__TASK DETAILS__
Show every line of the records below that contains the word "more".

##### RECORDS SUPPLIED

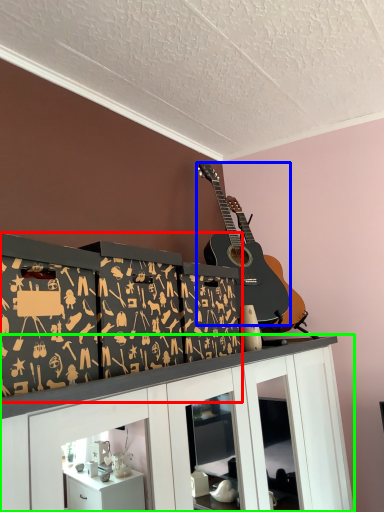
Question: Considering the real-world distances, which object is closest to shelf (highlighted by a red box)? guitar (highlighted by a blue box) or cabinetry (highlighted by a green box).

Choices:
 (A) guitar
 (B) cabinetry

Answer: (B)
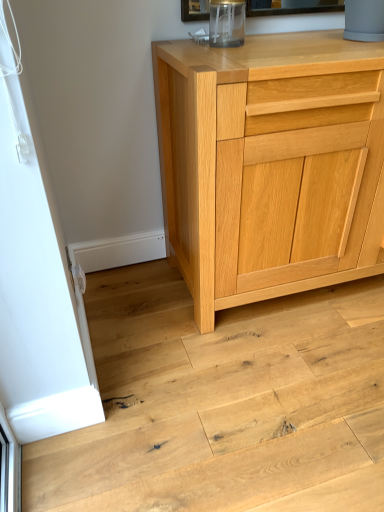
Where is `natural wood cabinet at center`? The height and width of the screenshot is (512, 384). natural wood cabinet at center is located at coordinates (270, 164).

What do you see at coordinates (270, 164) in the screenshot? This screenshot has height=512, width=384. I see `natural wood cabinet at center` at bounding box center [270, 164].

Find the location of a particular element. natural wood floor at lower left is located at coordinates (223, 403).

This screenshot has height=512, width=384. Describe the element at coordinates (223, 403) in the screenshot. I see `natural wood floor at lower left` at that location.

The width and height of the screenshot is (384, 512). I want to click on natural wood cabinet at center, so click(270, 164).

Considering the relative positions of natural wood cabinet at center and natural wood floor at lower left in the image provided, is natural wood cabinet at center to the right of natural wood floor at lower left from the viewer's perspective?

Indeed, natural wood cabinet at center is positioned on the right side of natural wood floor at lower left.

Relative to natural wood floor at lower left, is natural wood cabinet at center in front or behind?

Visually, natural wood cabinet at center is located behind natural wood floor at lower left.

Is point (375, 126) closer or farther from the camera than point (212, 499)?

Clearly, point (375, 126) is more distant from the camera than point (212, 499).

Consider the image. From the image's perspective, which one is positioned higher, natural wood cabinet at center or natural wood floor at lower left?

natural wood cabinet at center.

From a real-world perspective, is natural wood cabinet at center positioned over natural wood floor at lower left based on gravity?

Yes, from a real-world perspective, natural wood cabinet at center is above natural wood floor at lower left.

Looking at their sizes, would you say natural wood cabinet at center is wider or thinner than natural wood floor at lower left?

natural wood cabinet at center is thinner than natural wood floor at lower left.

Considering the relative sizes of natural wood cabinet at center and natural wood floor at lower left in the image provided, is natural wood cabinet at center taller than natural wood floor at lower left?

Indeed, natural wood cabinet at center has a greater height compared to natural wood floor at lower left.

Which of these two, natural wood cabinet at center or natural wood floor at lower left, is smaller?

natural wood floor at lower left is smaller.

Is natural wood floor at lower left inside natural wood cabinet at center?

No, natural wood floor at lower left is not a part of natural wood cabinet at center.

Is the surface of natural wood cabinet at center in direct contact with natural wood floor at lower left?

No, natural wood cabinet at center is not beside natural wood floor at lower left.

Is natural wood cabinet at center looking in the opposite direction of natural wood floor at lower left?

natural wood cabinet at center does not have its back to natural wood floor at lower left.

Can you tell me how much natural wood cabinet at center and natural wood floor at lower left differ in facing direction?

natural wood cabinet at center and natural wood floor at lower left are facing 0.905 degrees away from each other.

How far apart are natural wood cabinet at center and natural wood floor at lower left?

A distance of 45.24 centimeters exists between natural wood cabinet at center and natural wood floor at lower left.

Locate an element on the screen. The width and height of the screenshot is (384, 512). chest of drawers behind the natural wood floor at lower left is located at coordinates (270, 164).

Which object is positioned more to the right, natural wood floor at lower left or natural wood cabinet at center?

natural wood cabinet at center is more to the right.

Which is behind, natural wood floor at lower left or natural wood cabinet at center?

natural wood cabinet at center is more distant.

Considering the points (111, 464) and (298, 117), which point is in front, point (111, 464) or point (298, 117)?

Point (111, 464)

From the image's perspective, does natural wood floor at lower left appear lower than natural wood cabinet at center?

Yes, from the image's perspective, natural wood floor at lower left is below natural wood cabinet at center.

From a real-world perspective, which is physically above, natural wood floor at lower left or natural wood cabinet at center?

natural wood cabinet at center.

In terms of width, does natural wood floor at lower left look wider or thinner when compared to natural wood cabinet at center?

Considering their sizes, natural wood floor at lower left looks broader than natural wood cabinet at center.

Considering the relative sizes of natural wood floor at lower left and natural wood cabinet at center in the image provided, is natural wood floor at lower left taller than natural wood cabinet at center?

No.

Is natural wood floor at lower left bigger or smaller than natural wood cabinet at center?

In the image, natural wood floor at lower left appears to be smaller than natural wood cabinet at center.

Can we say natural wood floor at lower left lies outside natural wood cabinet at center?

Absolutely, natural wood floor at lower left is external to natural wood cabinet at center.

Would you say natural wood floor at lower left is a long distance from natural wood cabinet at center?

No.

Is natural wood floor at lower left oriented away from natural wood cabinet at center?

No, natural wood cabinet at center is not at the back of natural wood floor at lower left.

Identify the location of the chest of drawers above the natural wood floor at lower left (from a real-world perspective). (270, 164).

Identify the location of stair directly beneath the natural wood cabinet at center (from a real-world perspective). Image resolution: width=384 pixels, height=512 pixels. (223, 403).

The height and width of the screenshot is (512, 384). What are the coordinates of `stair below the natural wood cabinet at center (from the image's perspective)` in the screenshot? It's located at (223, 403).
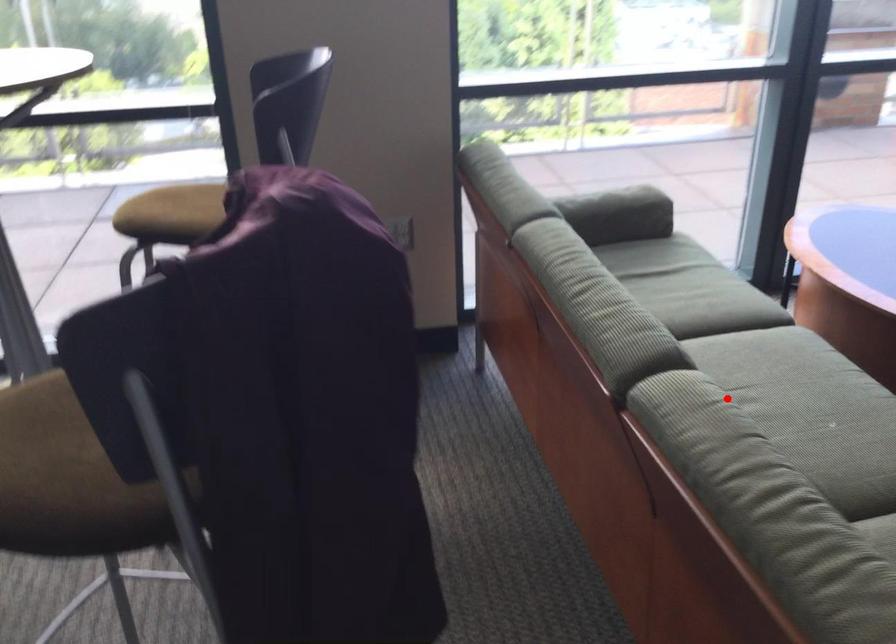
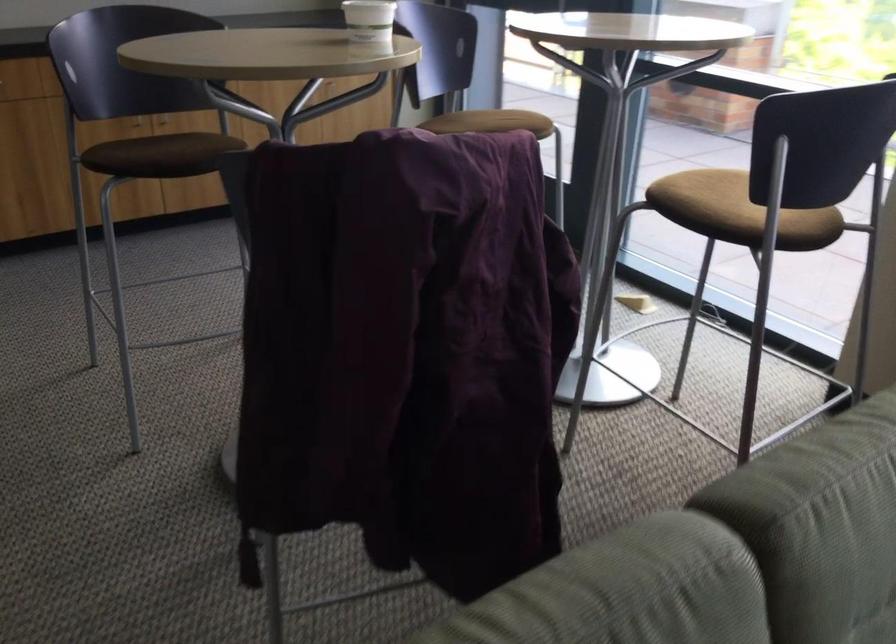
Find the pixel in the second image that matches the highlighted location in the first image.

(668, 585)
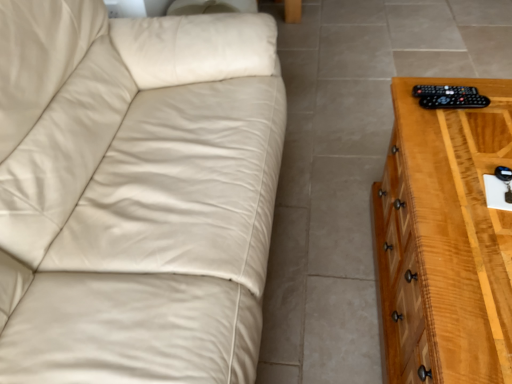
This screenshot has height=384, width=512. In order to click on free space above light brown wooden chest of drawers at right (from a real-world perspective) in this screenshot , I will do `click(473, 163)`.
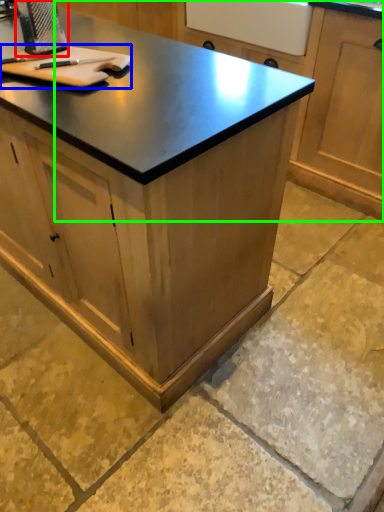
Question: Which is nearer to the appliance (highlighted by a red box)? cutting board (highlighted by a blue box) or cabinetry (highlighted by a green box).

Choices:
 (A) cutting board
 (B) cabinetry

Answer: (A)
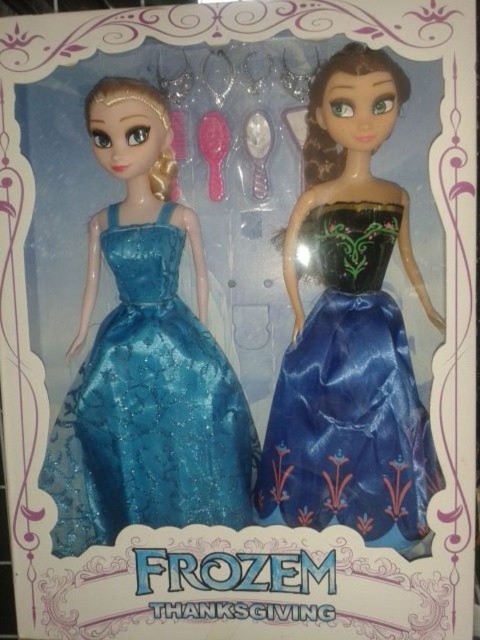
Consider the image. Who is more forward, (x=255, y=448) or (x=384, y=458)?

Point (x=384, y=458) is more forward.

Locate an element on the screen. Image resolution: width=480 pixels, height=640 pixels. shiny blue satin dress at left is located at coordinates (148, 408).

Find the location of a particular element. This screenshot has height=640, width=480. shiny blue satin dress at left is located at coordinates (148, 408).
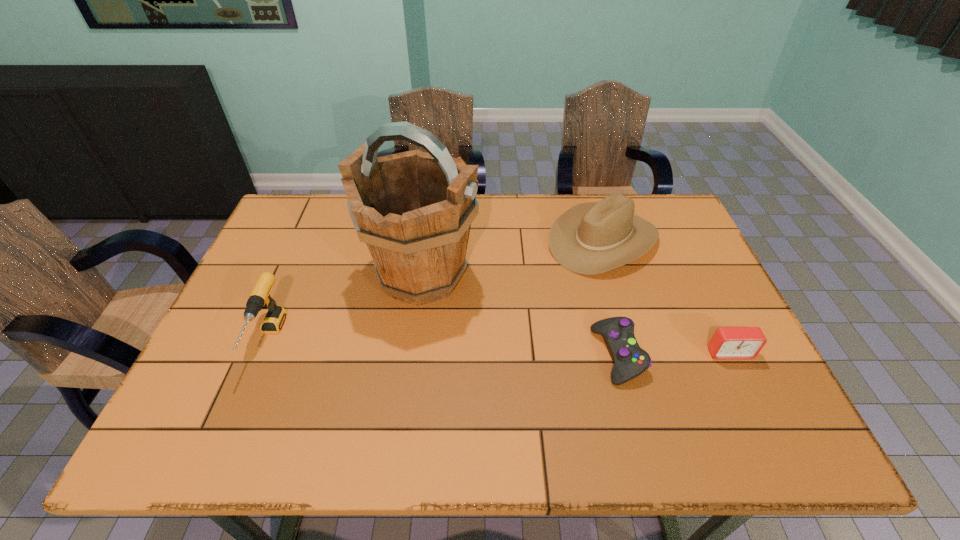
Identify the location of the fourth object from right to left. The image size is (960, 540). (413, 209).

Where is `bucket`? The height and width of the screenshot is (540, 960). bucket is located at coordinates (413, 209).

At what (x,y) coordinates should I click in order to perform the action: click on cowboy hat. Please return your answer as a coordinate pair (x, y). Image resolution: width=960 pixels, height=540 pixels. Looking at the image, I should click on (591, 238).

Locate an element on the screen. The height and width of the screenshot is (540, 960). drill is located at coordinates (259, 298).

At what (x,y) coordinates should I click in order to perform the action: click on alarm clock. Please return your answer as a coordinate pair (x, y). This screenshot has height=540, width=960. Looking at the image, I should click on (727, 342).

At what (x,y) coordinates should I click in order to perform the action: click on the shortest object. Please return your answer as a coordinate pair (x, y). The height and width of the screenshot is (540, 960). Looking at the image, I should click on (630, 360).

This screenshot has height=540, width=960. Find the location of `vacant space located 0.190m on the front of the second object from left to right`. vacant space located 0.190m on the front of the second object from left to right is located at coordinates (408, 385).

Where is `free space located on the left of the cowboy hat`? free space located on the left of the cowboy hat is located at coordinates (434, 240).

Find the location of a particular element. vacant area situated on the handle side of the leftmost object is located at coordinates (231, 427).

I want to click on vacant space located on the front-facing side of the fourth tallest object, so click(x=747, y=390).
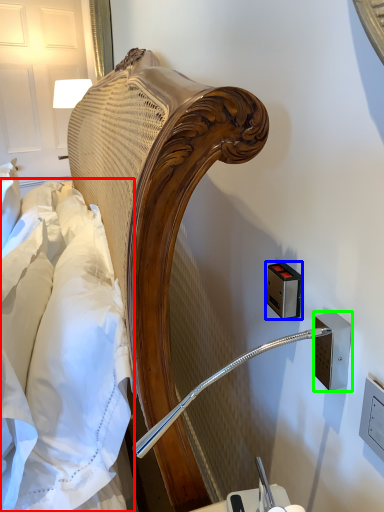
Question: Estimate the real-world distances between objects in this image. Which object is farther from sheet (highlighted by a red box), electric outlet (highlighted by a blue box) or electric outlet (highlighted by a green box)?

Choices:
 (A) electric outlet
 (B) electric outlet

Answer: (B)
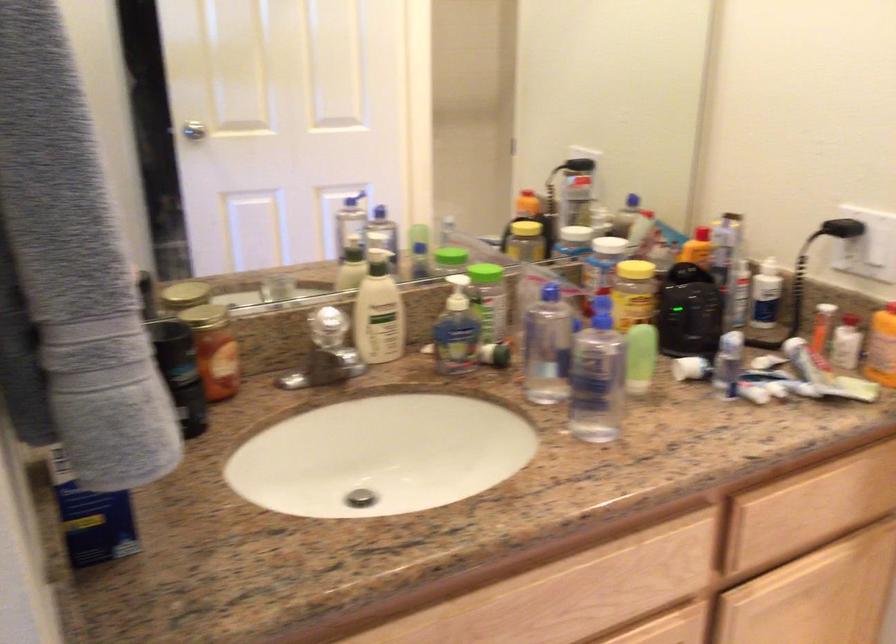
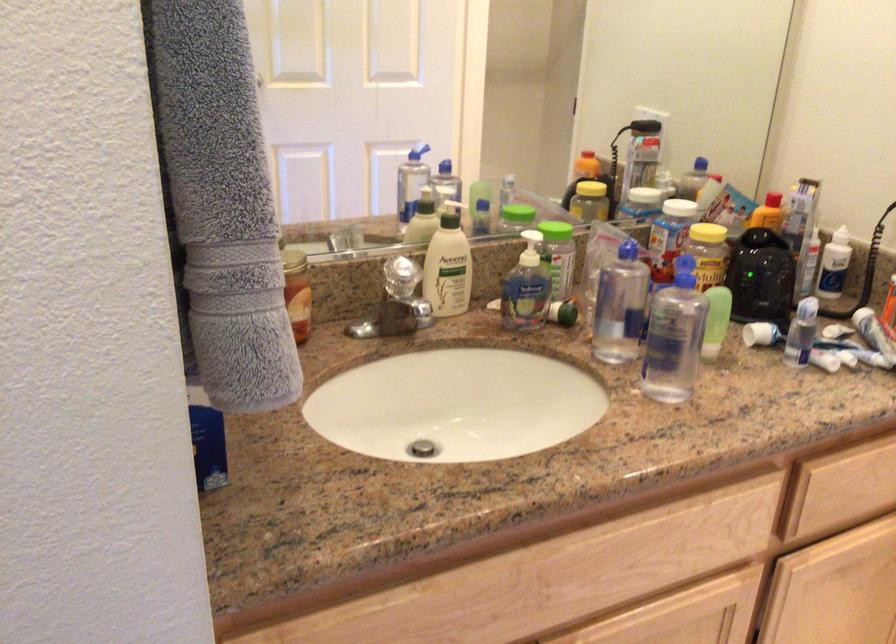
Find the pixel in the second image that matches (x=376, y=314) in the first image.

(448, 265)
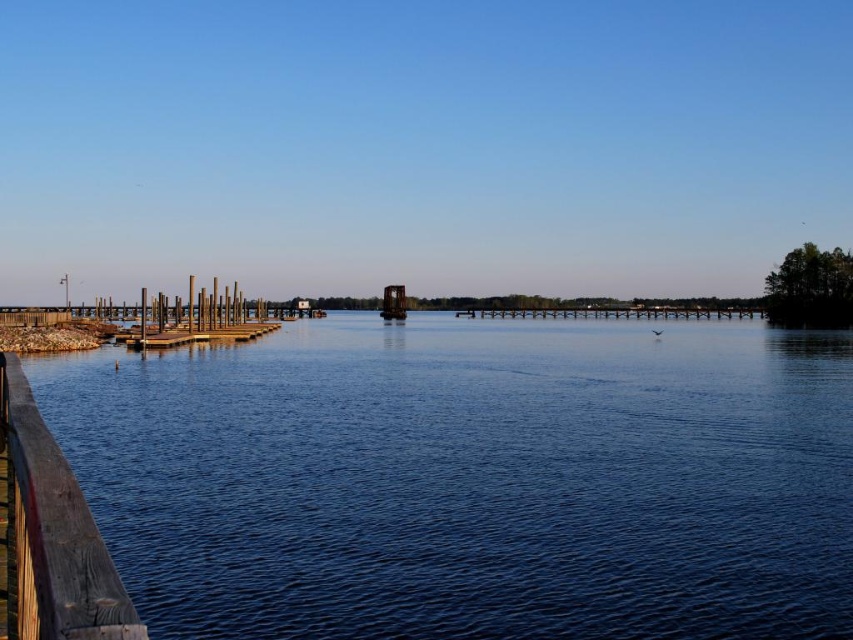
Question: Is blue water at lower left smaller than brown wooden rail at center?

Choices:
 (A) yes
 (B) no

Answer: (B)

Question: Where is brown wooden rail at center located in relation to rusty metal boat at center in the image?

Choices:
 (A) below
 (B) above

Answer: (A)

Question: Can you confirm if wooden textured rail at lower left is thinner than brown wooden rail at center?

Choices:
 (A) no
 (B) yes

Answer: (B)

Question: Which of the following is the farthest from the observer?

Choices:
 (A) rusty metal boat at center
 (B) brown wooden rail at center

Answer: (B)

Question: Which object appears closest to the camera in this image?

Choices:
 (A) brown wooden rail at center
 (B) wooden textured rail at lower left
 (C) blue water at lower left
 (D) rusty metal boat at center

Answer: (B)

Question: Which point is closer to the camera?

Choices:
 (A) rusty metal boat at center
 (B) brown wooden rail at center
 (C) blue water at lower left
 (D) wooden textured rail at lower left

Answer: (D)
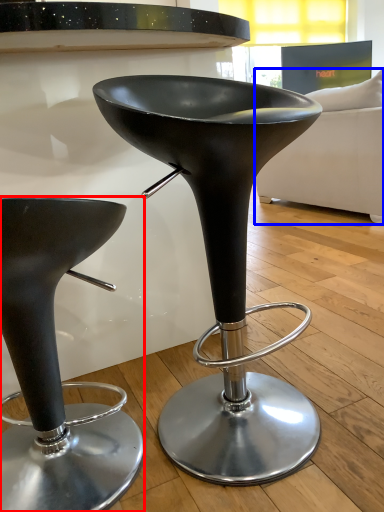
Question: Which object is closer to the camera taking this photo, stool (highlighted by a red box) or couch (highlighted by a blue box)?

Choices:
 (A) stool
 (B) couch

Answer: (A)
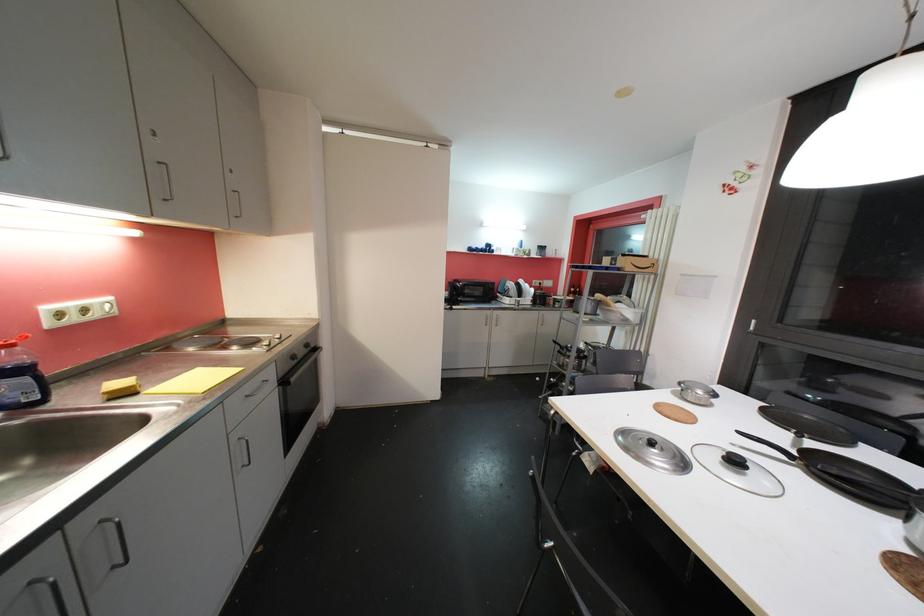
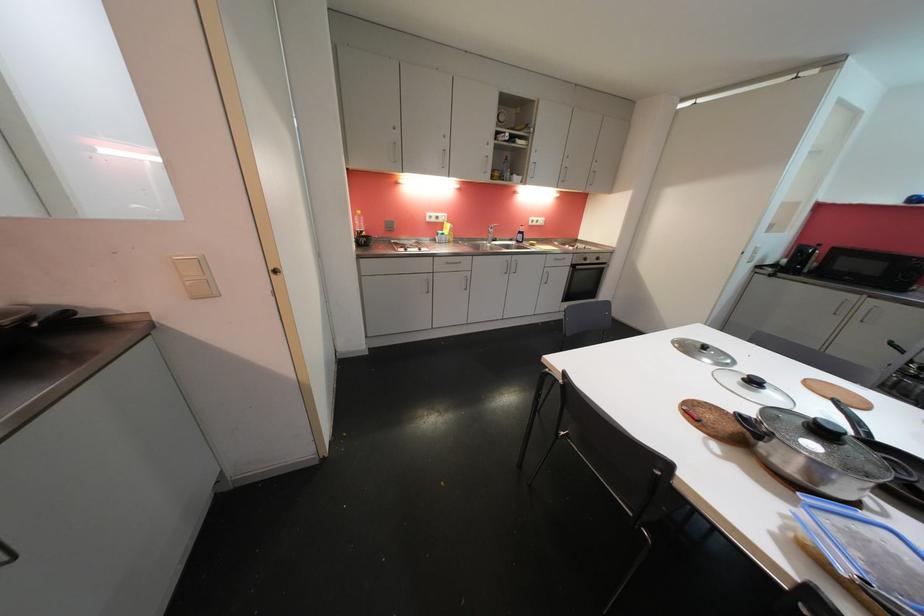
Question: I am providing you with two images of the same scene from different viewpoints. After the viewpoint changes to image2, which objects are now occluded?

Choices:
 (A) black pan handle
 (B) black pot lid handle
 (C) metal drawer handle
 (D) none of these

Answer: (D)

##########

__RESPONSE TO THIS EXERCISE__
Clearly, point (375, 126) is more distant from the camera than point (212, 499).
Which object is positioned more to the right, natural wood floor at lower left or natural wood cabinet at center?
natural wood cabinet at center is more to the right.
natural wood cabinet at center is more distant.
Consider the image. Who is more forward, (x=255, y=448) or (x=384, y=458)?
Point (x=384, y=458) is more forward.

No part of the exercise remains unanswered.